> **Provided records**
----

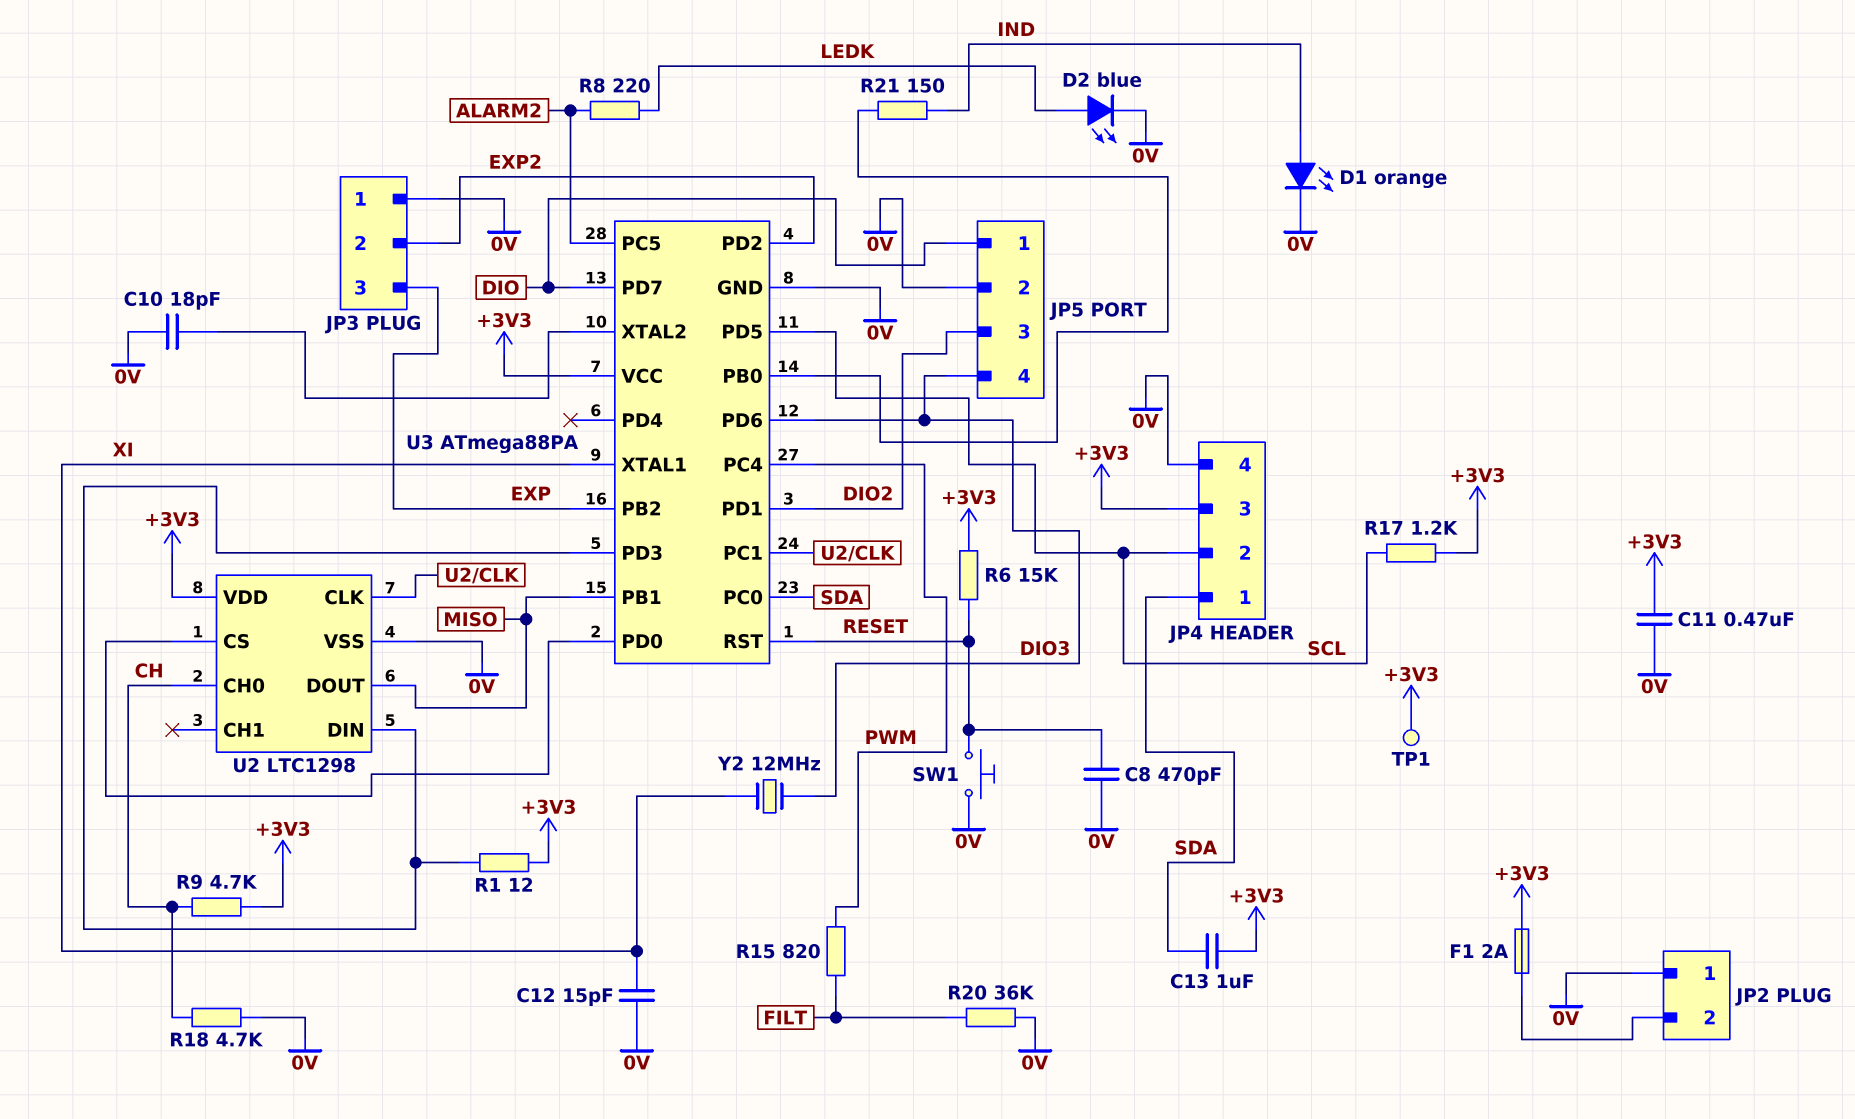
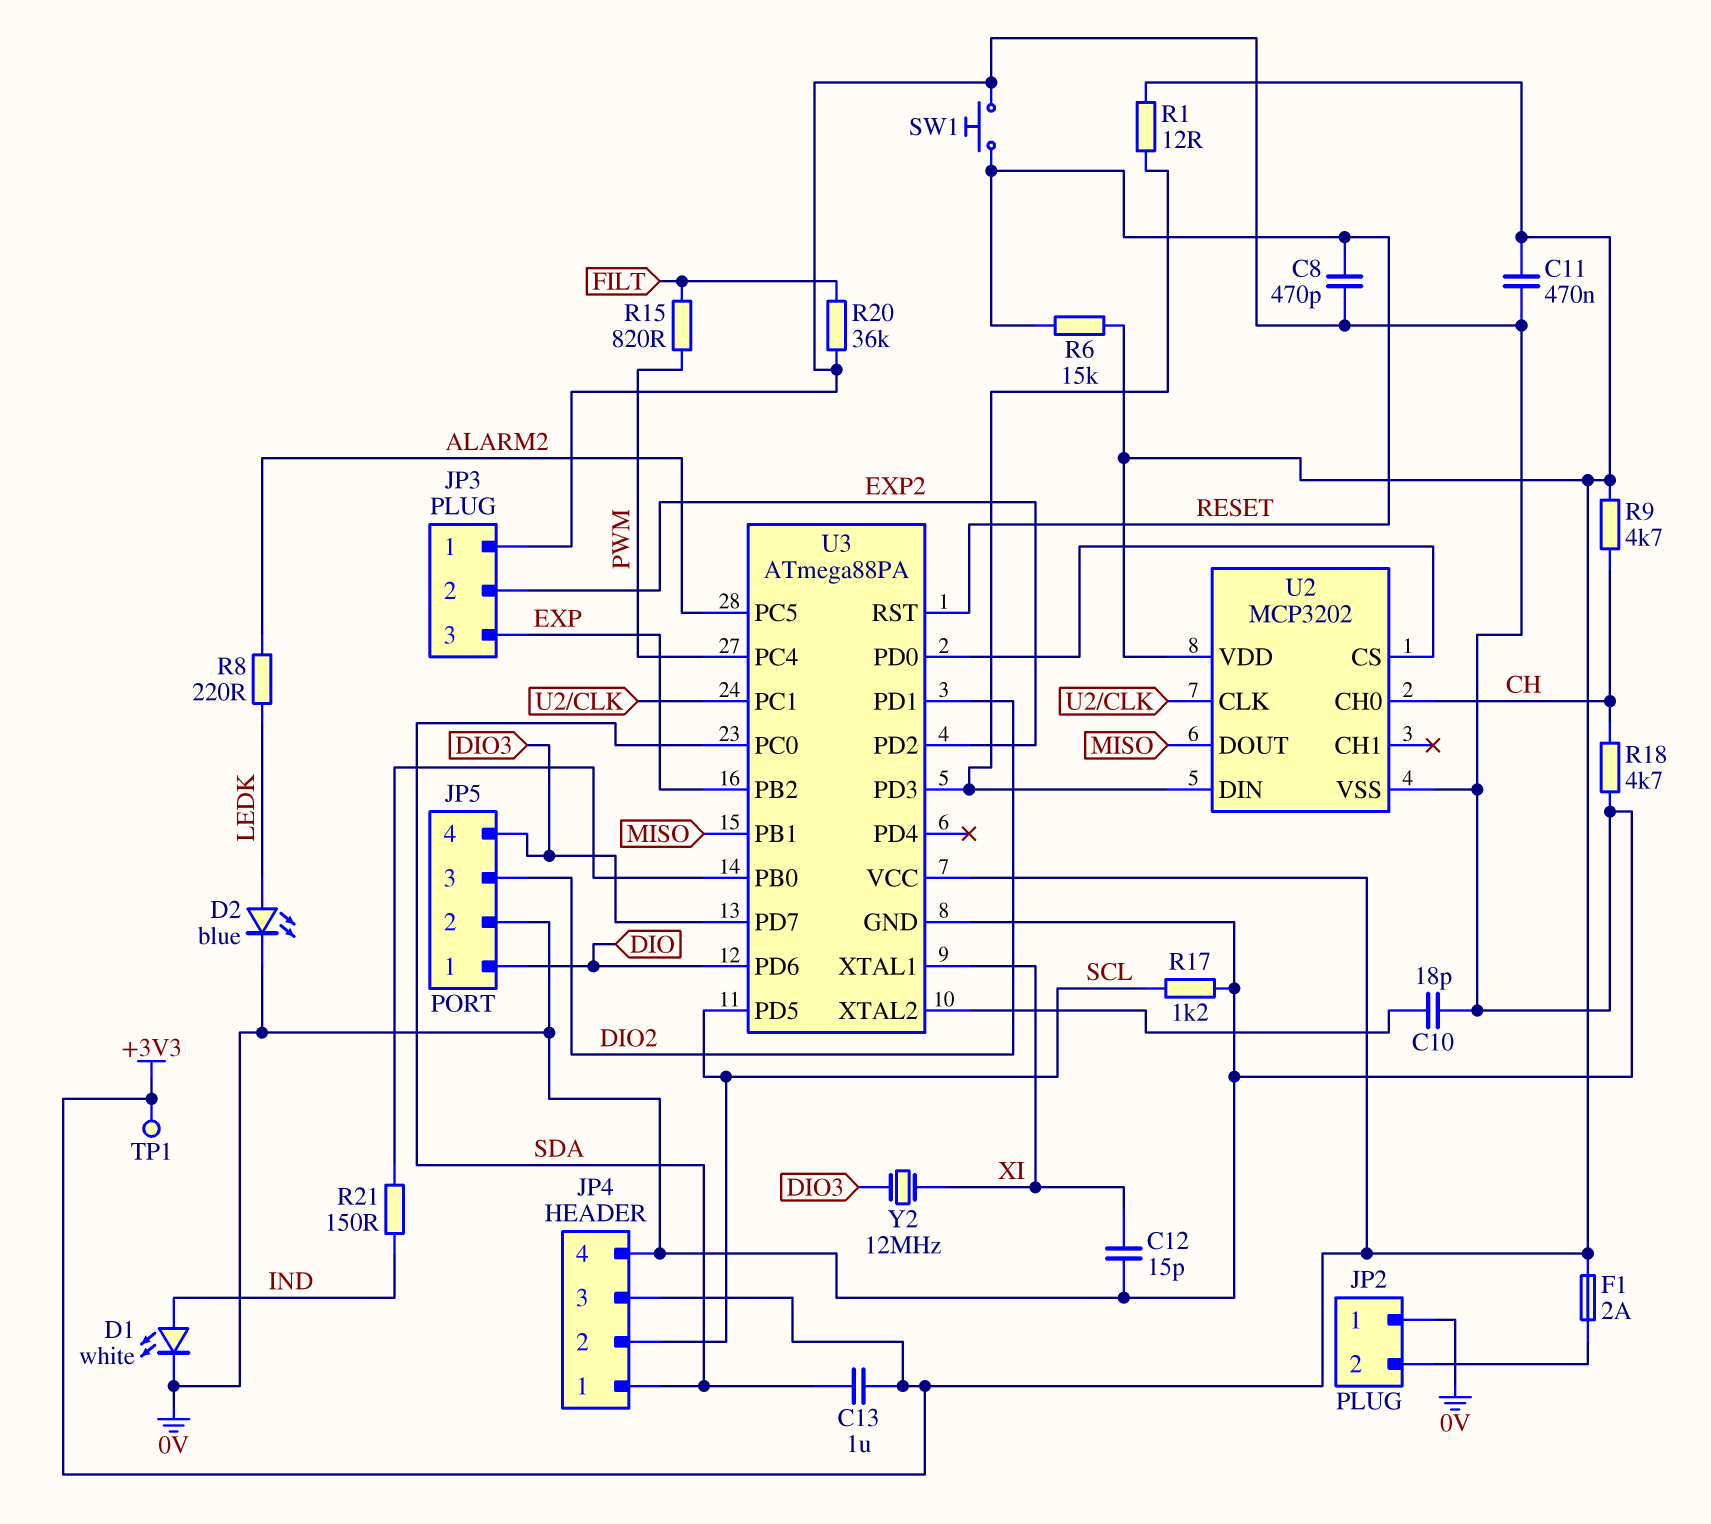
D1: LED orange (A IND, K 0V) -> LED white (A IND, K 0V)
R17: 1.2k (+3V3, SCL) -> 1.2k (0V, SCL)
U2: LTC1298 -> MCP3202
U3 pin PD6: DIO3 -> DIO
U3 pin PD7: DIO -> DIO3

----

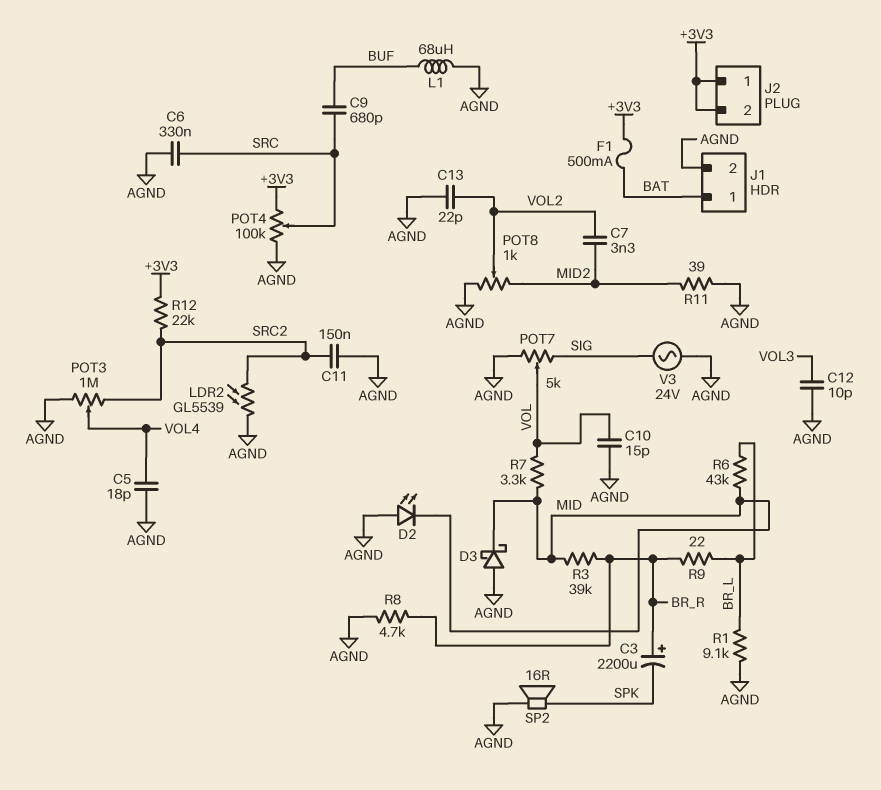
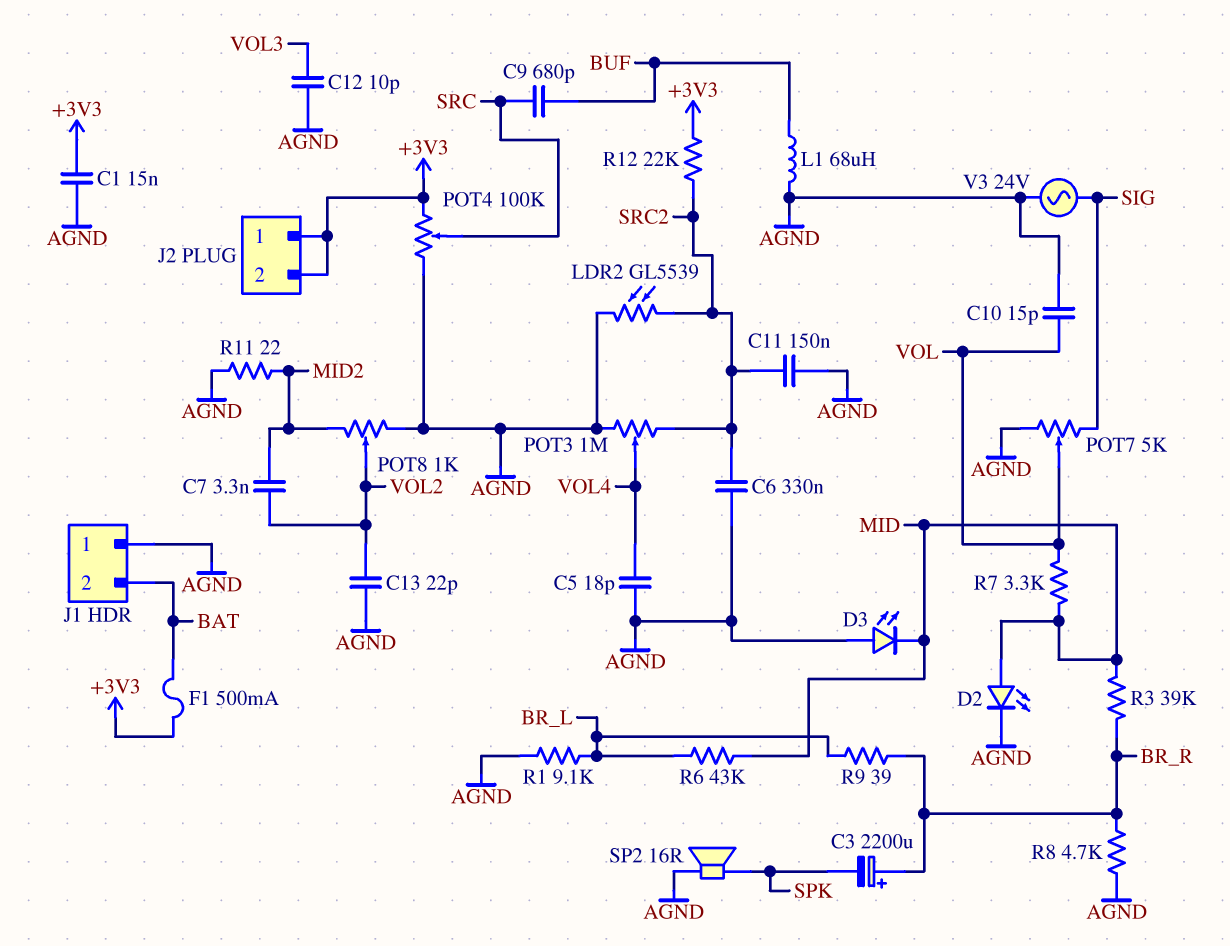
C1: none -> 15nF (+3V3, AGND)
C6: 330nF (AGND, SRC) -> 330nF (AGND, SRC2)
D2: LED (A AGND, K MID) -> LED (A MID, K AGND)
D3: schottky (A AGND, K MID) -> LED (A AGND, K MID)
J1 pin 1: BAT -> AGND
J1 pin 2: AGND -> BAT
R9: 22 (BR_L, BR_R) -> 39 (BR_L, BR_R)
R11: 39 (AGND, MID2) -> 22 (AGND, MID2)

----

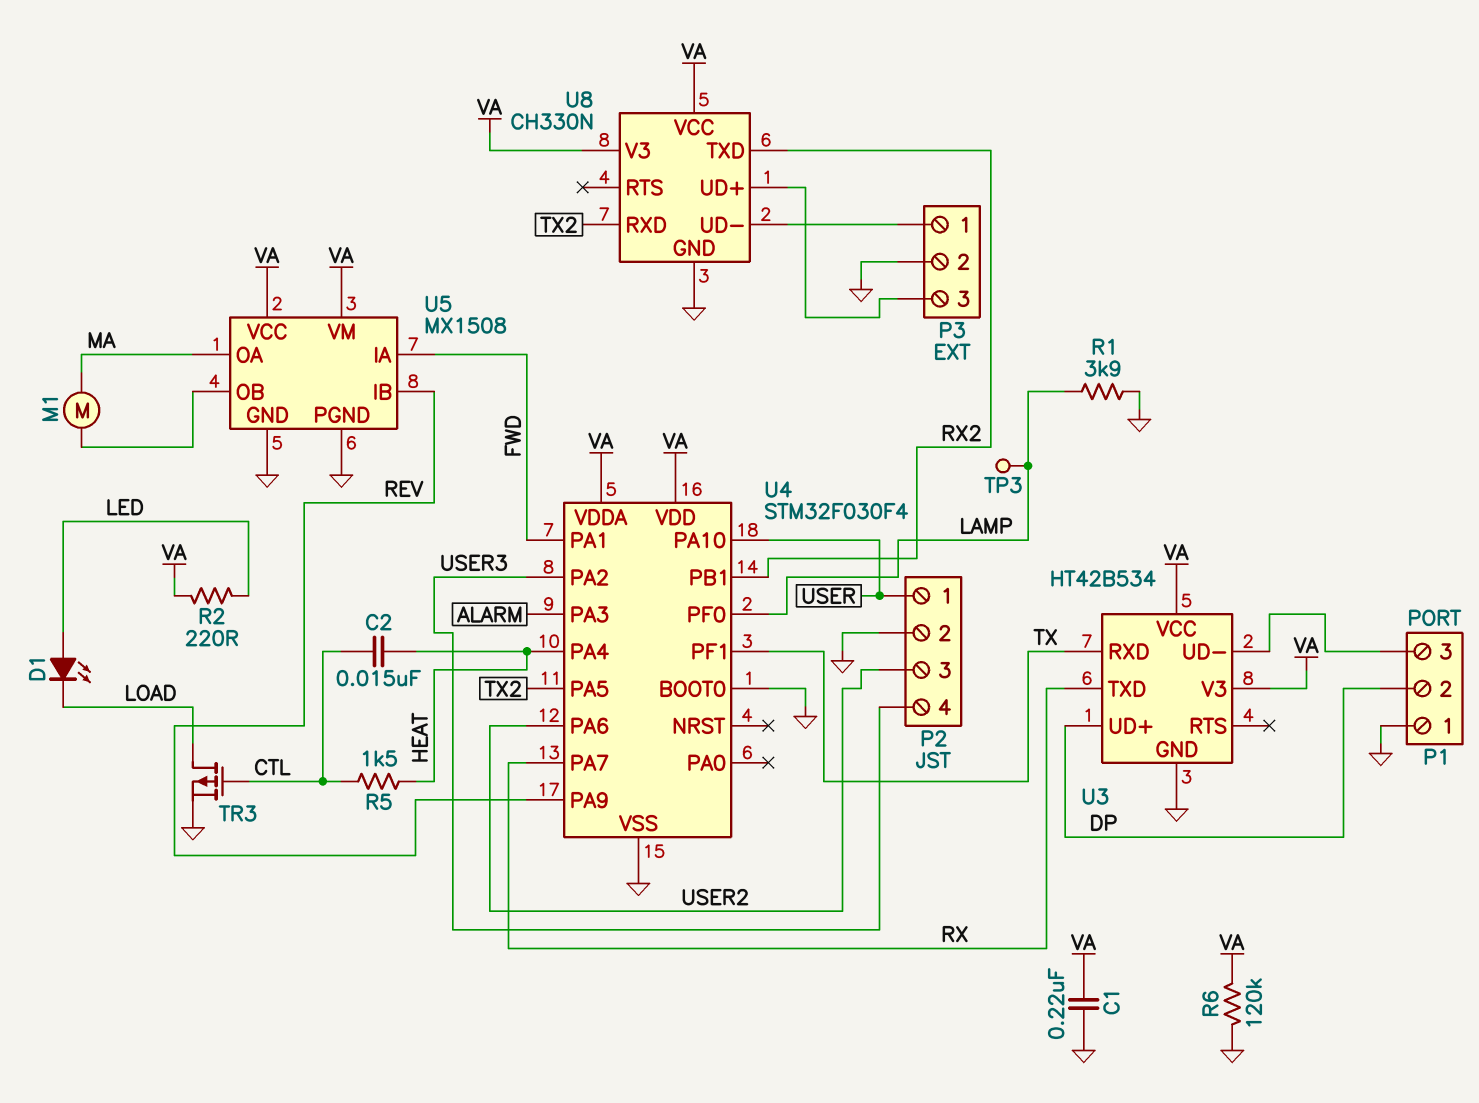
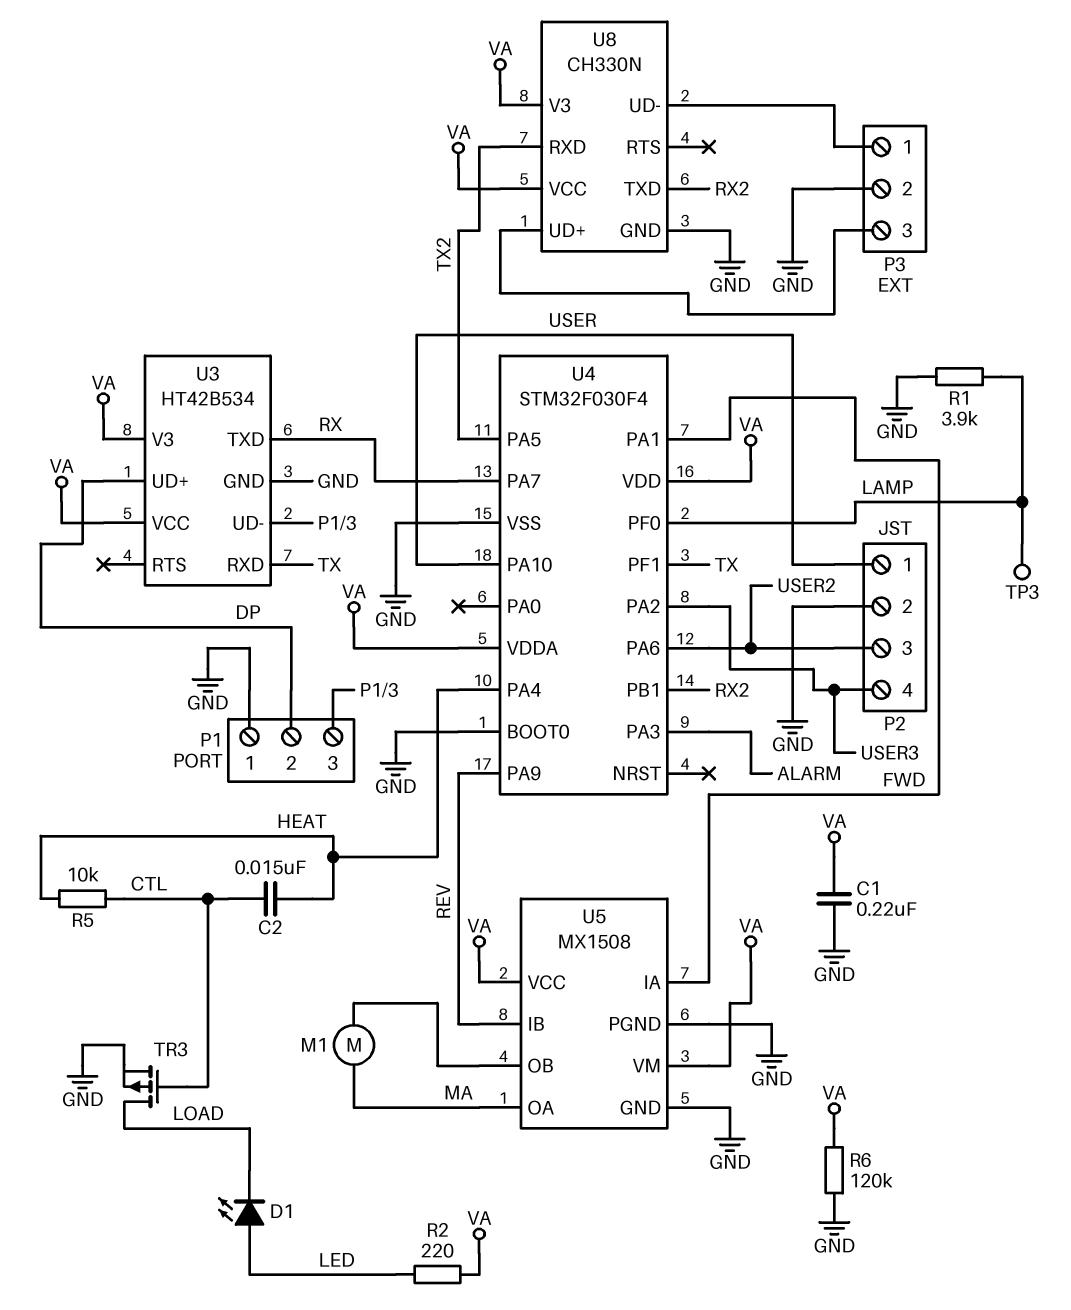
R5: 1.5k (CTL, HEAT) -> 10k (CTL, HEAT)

----

Going down the listing above, begin printing at the line with "C1: none -> 15nF (+3V3, AGND)" and finish with the line with "R11: 39 (AGND, MID2) -> 22 (AGND, MID2)", exactly as they appear.

> **Result of this task**
C1: none -> 15nF (+3V3, AGND)
C6: 330nF (AGND, SRC) -> 330nF (AGND, SRC2)
D2: LED (A AGND, K MID) -> LED (A MID, K AGND)
D3: schottky (A AGND, K MID) -> LED (A AGND, K MID)
J1 pin 1: BAT -> AGND
J1 pin 2: AGND -> BAT
R9: 22 (BR_L, BR_R) -> 39 (BR_L, BR_R)
R11: 39 (AGND, MID2) -> 22 (AGND, MID2)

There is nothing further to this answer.